» Task to carry out
Collect all lines below with the string "image".
START Source data
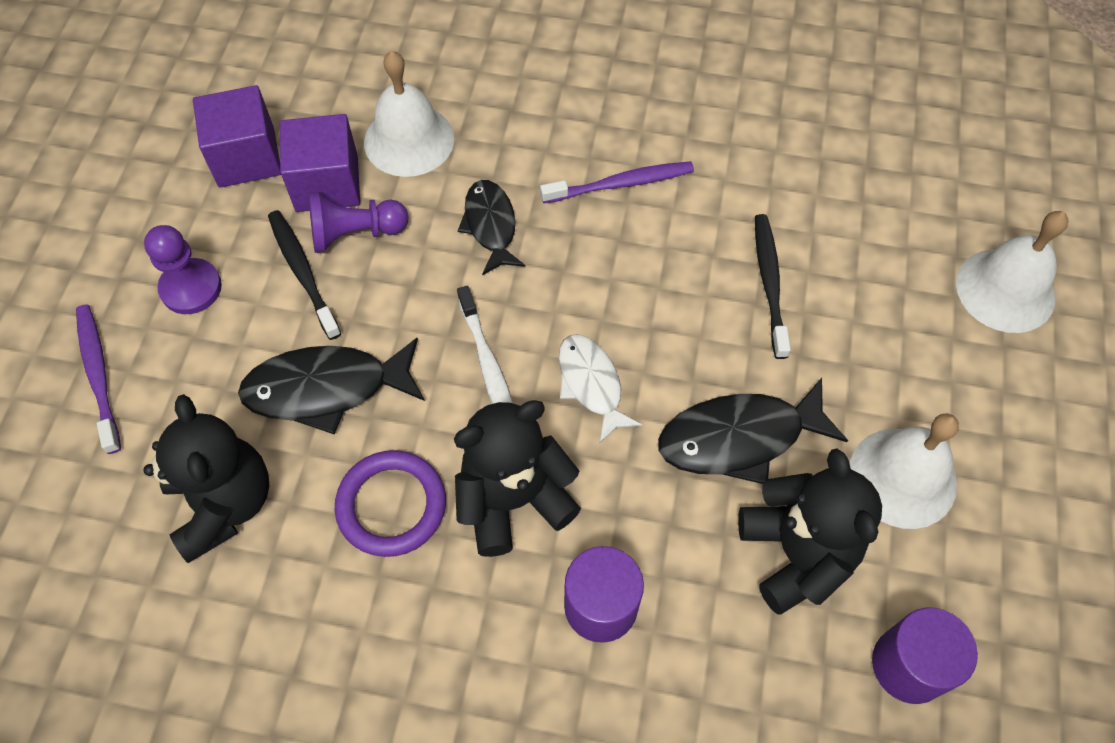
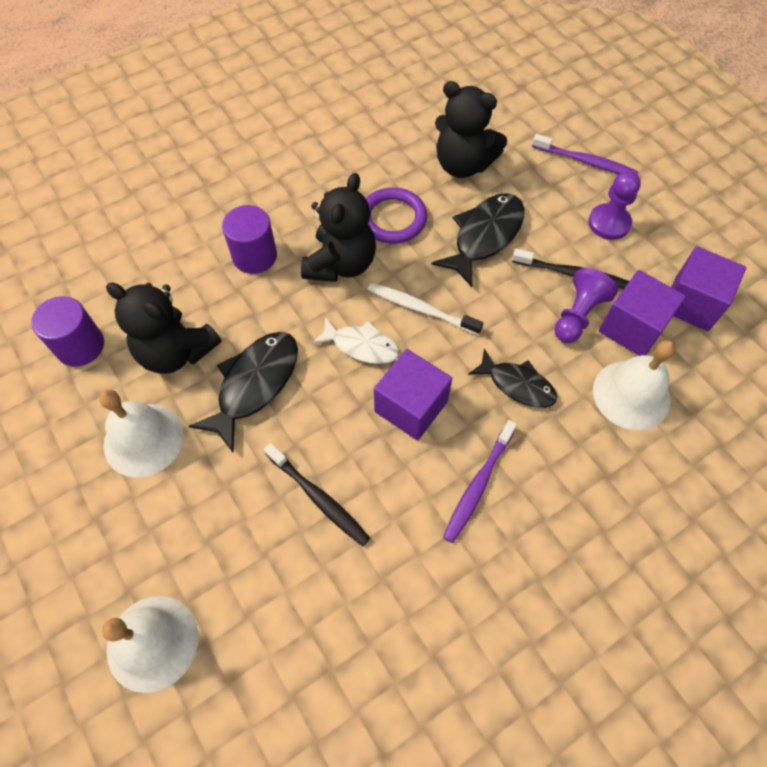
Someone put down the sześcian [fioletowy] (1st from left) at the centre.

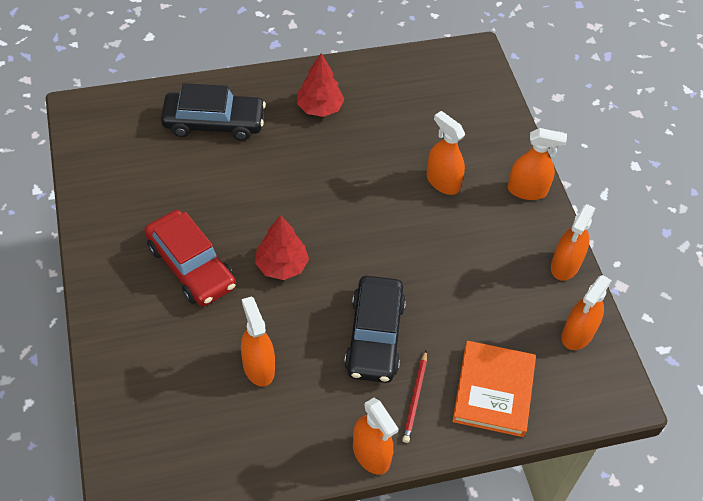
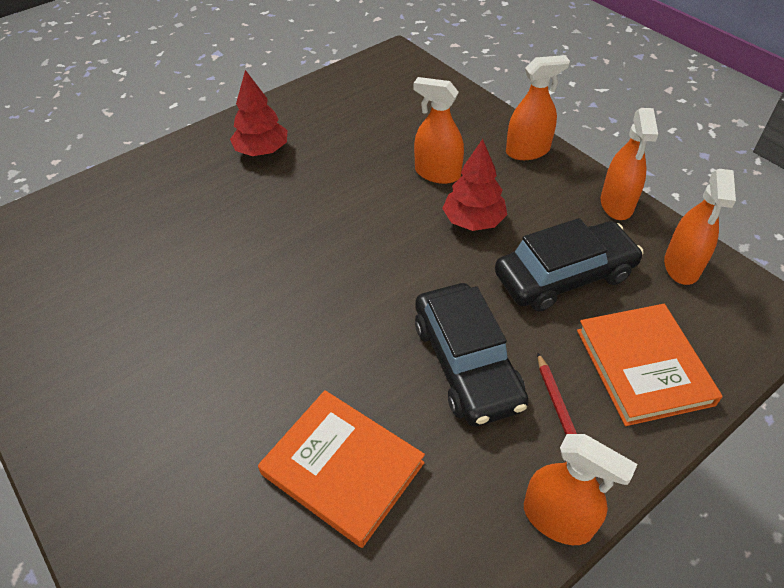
Someone carried the samochód [czarny] (1st from left in the first image) from the top left to the middle right.
Someone took away the samochód [czerwony] at the middle left.
Someone carried the drzewko [czerwony] (1st from left in the first image) from the centre to the top centre.
Someone swapped the spryskiwacz [pomarańczowy] (1st from left) at the bottom centre for the książka [pomarańczowy] (1st from left) at the bottom centre.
END Source data
» Expected answer
Someone carried the samochód [czarny] (1st from left in the first image) from the top left to the middle right.
Someone carried the drzewko [czerwony] (1st from left in the first image) from the centre to the top centre.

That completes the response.